WORK TO COMPLETE:
Among the lines below, keep only those from the one containing "recolor | gray" through the one containing "royal blue toy", and reproduce them exactly.

DATA LISTING:
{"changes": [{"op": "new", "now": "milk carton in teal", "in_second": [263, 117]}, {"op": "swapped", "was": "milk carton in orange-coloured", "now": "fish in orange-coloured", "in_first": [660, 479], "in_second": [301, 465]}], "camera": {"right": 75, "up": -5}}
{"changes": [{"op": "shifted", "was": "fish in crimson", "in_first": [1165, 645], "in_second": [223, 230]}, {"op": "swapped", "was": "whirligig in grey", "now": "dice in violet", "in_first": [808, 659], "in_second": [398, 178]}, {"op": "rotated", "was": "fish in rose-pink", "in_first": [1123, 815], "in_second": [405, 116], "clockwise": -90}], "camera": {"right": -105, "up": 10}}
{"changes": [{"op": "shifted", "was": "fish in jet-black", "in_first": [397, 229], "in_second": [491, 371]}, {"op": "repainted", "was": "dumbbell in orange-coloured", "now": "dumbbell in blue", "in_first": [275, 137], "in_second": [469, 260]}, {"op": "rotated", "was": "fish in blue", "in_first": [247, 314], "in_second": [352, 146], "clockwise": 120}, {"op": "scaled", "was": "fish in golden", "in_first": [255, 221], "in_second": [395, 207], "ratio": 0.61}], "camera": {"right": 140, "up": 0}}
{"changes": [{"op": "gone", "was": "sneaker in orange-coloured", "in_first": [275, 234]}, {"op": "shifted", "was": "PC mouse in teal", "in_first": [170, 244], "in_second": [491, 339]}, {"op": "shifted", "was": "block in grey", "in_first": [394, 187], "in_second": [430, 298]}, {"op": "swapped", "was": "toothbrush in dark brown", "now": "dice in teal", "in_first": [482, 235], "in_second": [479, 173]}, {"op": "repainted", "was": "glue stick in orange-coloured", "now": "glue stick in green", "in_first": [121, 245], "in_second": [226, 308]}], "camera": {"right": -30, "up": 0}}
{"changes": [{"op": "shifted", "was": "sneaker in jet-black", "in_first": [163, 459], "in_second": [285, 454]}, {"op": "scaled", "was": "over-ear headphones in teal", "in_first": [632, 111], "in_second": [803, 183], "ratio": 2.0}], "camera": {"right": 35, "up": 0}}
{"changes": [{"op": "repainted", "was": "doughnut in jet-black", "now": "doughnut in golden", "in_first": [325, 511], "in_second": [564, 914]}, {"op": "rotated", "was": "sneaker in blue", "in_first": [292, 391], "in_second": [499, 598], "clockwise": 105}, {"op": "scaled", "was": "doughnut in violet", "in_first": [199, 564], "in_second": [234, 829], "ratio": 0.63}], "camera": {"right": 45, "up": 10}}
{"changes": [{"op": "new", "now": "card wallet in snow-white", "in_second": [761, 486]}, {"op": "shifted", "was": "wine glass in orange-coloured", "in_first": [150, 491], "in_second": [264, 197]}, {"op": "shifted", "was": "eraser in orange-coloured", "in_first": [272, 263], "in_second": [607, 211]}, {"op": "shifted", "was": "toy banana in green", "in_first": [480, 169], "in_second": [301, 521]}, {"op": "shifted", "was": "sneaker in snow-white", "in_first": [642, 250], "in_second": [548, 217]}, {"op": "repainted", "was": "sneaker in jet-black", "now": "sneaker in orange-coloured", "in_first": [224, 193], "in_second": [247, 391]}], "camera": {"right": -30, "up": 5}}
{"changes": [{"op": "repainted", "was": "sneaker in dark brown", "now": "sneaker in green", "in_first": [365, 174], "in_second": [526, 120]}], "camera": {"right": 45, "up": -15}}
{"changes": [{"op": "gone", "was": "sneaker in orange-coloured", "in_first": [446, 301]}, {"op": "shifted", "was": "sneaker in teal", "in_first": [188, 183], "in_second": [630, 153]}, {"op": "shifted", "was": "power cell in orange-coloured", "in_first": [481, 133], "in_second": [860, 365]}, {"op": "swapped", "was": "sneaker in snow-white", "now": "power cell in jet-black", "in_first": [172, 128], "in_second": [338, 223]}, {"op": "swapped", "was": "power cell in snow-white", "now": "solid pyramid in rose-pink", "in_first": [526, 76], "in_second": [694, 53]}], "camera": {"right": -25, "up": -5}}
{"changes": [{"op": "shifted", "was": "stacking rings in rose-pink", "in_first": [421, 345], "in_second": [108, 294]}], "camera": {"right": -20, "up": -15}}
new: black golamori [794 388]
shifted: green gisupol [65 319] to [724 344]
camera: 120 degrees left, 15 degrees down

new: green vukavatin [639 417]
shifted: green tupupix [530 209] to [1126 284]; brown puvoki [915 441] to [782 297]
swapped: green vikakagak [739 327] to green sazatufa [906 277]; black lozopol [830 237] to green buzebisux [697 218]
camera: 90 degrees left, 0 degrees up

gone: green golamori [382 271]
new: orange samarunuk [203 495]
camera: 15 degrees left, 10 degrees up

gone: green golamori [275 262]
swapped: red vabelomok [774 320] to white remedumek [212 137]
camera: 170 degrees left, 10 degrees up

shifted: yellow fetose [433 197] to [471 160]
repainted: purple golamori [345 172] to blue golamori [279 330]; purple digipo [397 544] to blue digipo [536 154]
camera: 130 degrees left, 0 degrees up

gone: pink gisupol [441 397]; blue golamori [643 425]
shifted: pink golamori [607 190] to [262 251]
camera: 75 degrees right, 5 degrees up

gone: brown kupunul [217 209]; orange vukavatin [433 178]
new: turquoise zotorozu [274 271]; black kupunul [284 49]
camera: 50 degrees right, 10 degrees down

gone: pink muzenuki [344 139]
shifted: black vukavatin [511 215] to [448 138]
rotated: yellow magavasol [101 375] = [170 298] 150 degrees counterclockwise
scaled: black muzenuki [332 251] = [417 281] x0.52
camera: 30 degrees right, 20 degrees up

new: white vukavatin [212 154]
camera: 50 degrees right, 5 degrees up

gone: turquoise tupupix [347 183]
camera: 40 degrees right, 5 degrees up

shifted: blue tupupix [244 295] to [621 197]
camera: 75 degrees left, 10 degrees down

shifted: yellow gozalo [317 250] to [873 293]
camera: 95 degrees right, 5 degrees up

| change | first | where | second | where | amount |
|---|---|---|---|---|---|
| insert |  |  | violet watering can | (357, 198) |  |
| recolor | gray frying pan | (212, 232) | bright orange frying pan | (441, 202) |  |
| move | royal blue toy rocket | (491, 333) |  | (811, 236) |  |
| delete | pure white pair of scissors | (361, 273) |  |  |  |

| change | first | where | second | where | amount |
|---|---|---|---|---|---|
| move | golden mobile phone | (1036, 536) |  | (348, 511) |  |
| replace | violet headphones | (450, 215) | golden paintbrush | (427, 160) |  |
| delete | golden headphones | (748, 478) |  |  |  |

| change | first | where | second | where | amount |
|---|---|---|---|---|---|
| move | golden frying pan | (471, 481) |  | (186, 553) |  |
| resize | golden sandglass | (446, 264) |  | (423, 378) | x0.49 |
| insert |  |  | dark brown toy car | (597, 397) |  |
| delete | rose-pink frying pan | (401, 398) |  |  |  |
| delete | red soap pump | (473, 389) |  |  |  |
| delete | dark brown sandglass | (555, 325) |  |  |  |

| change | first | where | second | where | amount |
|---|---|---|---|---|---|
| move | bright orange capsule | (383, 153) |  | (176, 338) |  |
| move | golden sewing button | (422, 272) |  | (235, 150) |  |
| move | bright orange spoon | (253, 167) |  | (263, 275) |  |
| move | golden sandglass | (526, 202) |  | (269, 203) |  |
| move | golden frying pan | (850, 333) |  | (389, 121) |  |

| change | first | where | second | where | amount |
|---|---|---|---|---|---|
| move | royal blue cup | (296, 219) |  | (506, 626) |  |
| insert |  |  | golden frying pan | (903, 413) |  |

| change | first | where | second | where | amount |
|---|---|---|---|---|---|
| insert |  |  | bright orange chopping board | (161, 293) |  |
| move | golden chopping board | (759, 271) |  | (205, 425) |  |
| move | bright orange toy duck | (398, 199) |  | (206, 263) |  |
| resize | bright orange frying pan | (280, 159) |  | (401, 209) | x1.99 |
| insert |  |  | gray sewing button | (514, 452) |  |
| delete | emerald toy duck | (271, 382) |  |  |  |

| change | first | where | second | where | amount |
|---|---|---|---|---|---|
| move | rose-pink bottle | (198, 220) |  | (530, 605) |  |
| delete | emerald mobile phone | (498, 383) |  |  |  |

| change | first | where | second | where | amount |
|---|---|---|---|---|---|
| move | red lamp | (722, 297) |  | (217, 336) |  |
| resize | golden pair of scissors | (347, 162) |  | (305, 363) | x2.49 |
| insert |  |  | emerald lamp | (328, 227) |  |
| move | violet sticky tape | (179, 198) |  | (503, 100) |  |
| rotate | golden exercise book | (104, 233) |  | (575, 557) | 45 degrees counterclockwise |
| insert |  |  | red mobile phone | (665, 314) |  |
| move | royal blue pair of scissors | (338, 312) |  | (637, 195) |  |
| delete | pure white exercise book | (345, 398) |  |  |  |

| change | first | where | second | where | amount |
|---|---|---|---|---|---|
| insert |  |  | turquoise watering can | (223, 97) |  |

EXERCISE RESPONSE:
| recolor | gray frying pan | (212, 232) | bright orange frying pan | (441, 202) |  |
| move | royal blue toy rocket | (491, 333) |  | (811, 236) |  |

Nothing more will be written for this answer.